• [YOUR INSTRUCTIONS]:
Emit the data below verbatim, stripping out any pictures.
::: STORED DATA :::
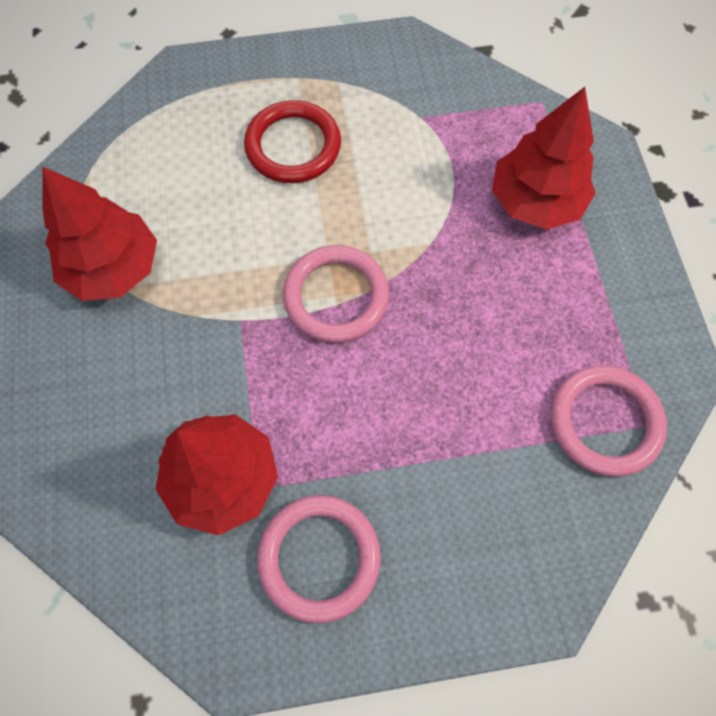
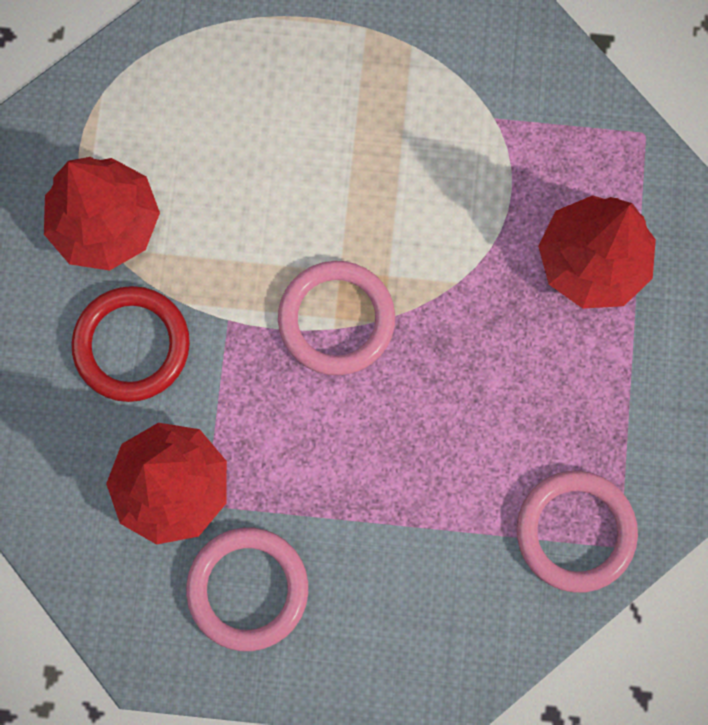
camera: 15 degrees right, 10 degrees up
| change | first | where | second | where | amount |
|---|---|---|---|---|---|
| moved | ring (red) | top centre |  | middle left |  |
:::
• [RESULT OF THE EXERCISE]:
camera: 15 degrees right, 10 degrees up
| change | first | where | second | where | amount |
|---|---|---|---|---|---|
| moved | ring (red) | top centre |  | middle left |  |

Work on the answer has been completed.